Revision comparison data
= = =

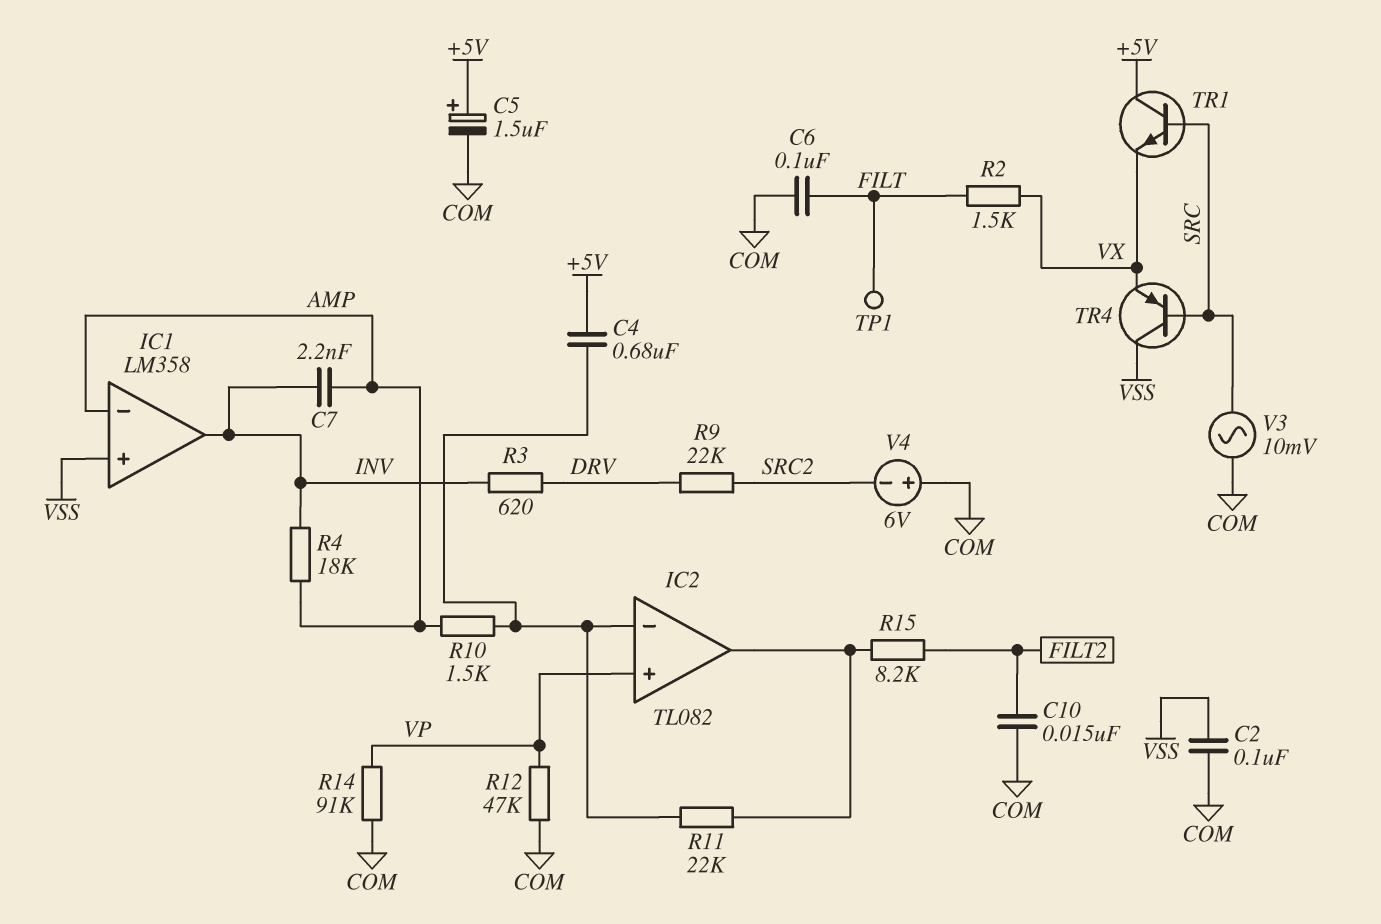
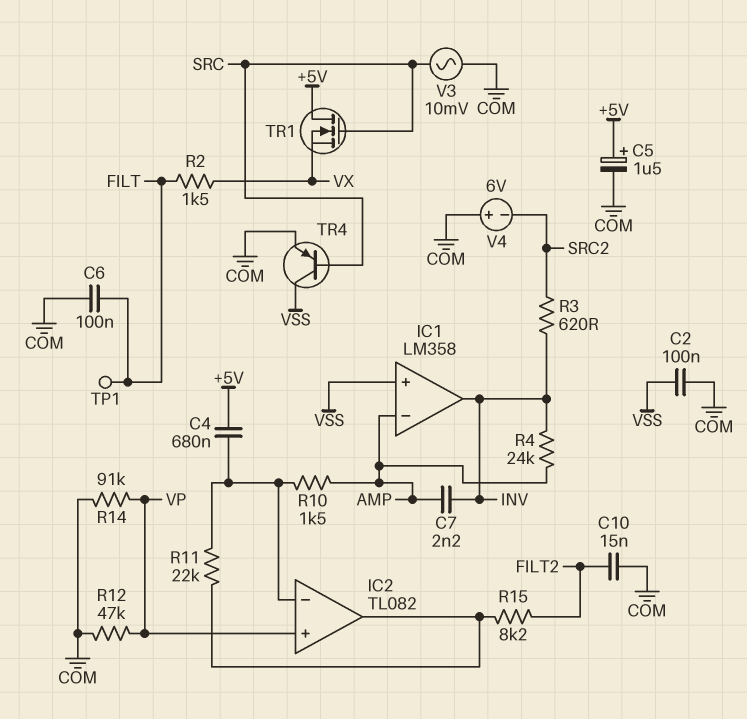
R3: 620 (DRV, INV) -> 620 (INV, SRC2)
R4: 18k (AMP, INV) -> 24k (AMP, INV)
R9: 22k (DRV, SRC2) -> none
TR1: NPN (B SRC, C +5V, E VX) -> NMOS (G SRC, D +5V, S VX)
TR4: PNP (B SRC, C VSS, E VX) -> PNP (B SRC, C VSS, E COM)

= = =

# What you have to do
Exclude the pictures and reproduce every entry exactly.

# Answer section
R3: 620 (DRV, INV) -> 620 (INV, SRC2)
R4: 18k (AMP, INV) -> 24k (AMP, INV)
R9: 22k (DRV, SRC2) -> none
TR1: NPN (B SRC, C +5V, E VX) -> NMOS (G SRC, D +5V, S VX)
TR4: PNP (B SRC, C VSS, E VX) -> PNP (B SRC, C VSS, E COM)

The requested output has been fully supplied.